## REQUIRED WORK
Copy exactly the lines from the one containing "U234: OR (in" through the last line of the records, both included, and nothing more.

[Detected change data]
• • • • •

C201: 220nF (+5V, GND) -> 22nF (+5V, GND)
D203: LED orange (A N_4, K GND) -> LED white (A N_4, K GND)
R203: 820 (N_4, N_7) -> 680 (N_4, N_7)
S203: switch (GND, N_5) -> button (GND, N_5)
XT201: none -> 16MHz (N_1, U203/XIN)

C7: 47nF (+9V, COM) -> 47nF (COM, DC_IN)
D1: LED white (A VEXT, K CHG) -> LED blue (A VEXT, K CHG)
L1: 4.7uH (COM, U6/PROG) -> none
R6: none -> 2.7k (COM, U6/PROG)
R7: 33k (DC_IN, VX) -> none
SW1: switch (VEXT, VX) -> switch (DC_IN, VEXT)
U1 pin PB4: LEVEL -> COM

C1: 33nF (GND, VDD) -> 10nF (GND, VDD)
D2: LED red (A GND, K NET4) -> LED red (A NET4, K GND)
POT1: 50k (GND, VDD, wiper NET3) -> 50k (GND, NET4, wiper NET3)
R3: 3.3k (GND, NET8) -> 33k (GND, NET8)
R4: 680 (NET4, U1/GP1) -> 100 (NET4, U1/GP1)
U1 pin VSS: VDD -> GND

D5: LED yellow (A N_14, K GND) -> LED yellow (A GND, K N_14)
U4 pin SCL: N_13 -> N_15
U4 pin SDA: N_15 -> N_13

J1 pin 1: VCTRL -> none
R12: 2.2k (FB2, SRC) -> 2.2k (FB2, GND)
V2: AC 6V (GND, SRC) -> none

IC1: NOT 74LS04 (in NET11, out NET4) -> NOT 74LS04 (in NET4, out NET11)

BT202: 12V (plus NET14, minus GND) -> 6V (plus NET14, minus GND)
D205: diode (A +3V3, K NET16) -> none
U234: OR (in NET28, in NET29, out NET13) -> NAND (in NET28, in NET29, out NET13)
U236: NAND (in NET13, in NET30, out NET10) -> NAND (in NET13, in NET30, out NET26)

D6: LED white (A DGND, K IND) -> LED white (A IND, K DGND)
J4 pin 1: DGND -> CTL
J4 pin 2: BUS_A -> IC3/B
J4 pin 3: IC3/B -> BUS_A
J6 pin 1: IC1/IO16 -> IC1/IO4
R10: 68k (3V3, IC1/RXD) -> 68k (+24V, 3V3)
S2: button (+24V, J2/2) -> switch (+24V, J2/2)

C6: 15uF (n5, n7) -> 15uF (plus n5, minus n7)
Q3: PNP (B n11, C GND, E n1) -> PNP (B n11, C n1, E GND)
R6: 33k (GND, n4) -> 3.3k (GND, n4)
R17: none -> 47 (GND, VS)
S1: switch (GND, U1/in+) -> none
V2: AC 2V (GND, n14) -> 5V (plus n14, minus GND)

• • • • •

## ANSWER BELOW
U234: OR (in NET28, in NET29, out NET13) -> NAND (in NET28, in NET29, out NET13)
U236: NAND (in NET13, in NET30, out NET10) -> NAND (in NET13, in NET30, out NET26)

D6: LED white (A DGND, K IND) -> LED white (A IND, K DGND)
J4 pin 1: DGND -> CTL
J4 pin 2: BUS_A -> IC3/B
J4 pin 3: IC3/B -> BUS_A
J6 pin 1: IC1/IO16 -> IC1/IO4
R10: 68k (3V3, IC1/RXD) -> 68k (+24V, 3V3)
S2: button (+24V, J2/2) -> switch (+24V, J2/2)

C6: 15uF (n5, n7) -> 15uF (plus n5, minus n7)
Q3: PNP (B n11, C GND, E n1) -> PNP (B n11, C n1, E GND)
R6: 33k (GND, n4) -> 3.3k (GND, n4)
R17: none -> 47 (GND, VS)
S1: switch (GND, U1/in+) -> none
V2: AC 2V (GND, n14) -> 5V (plus n14, minus GND)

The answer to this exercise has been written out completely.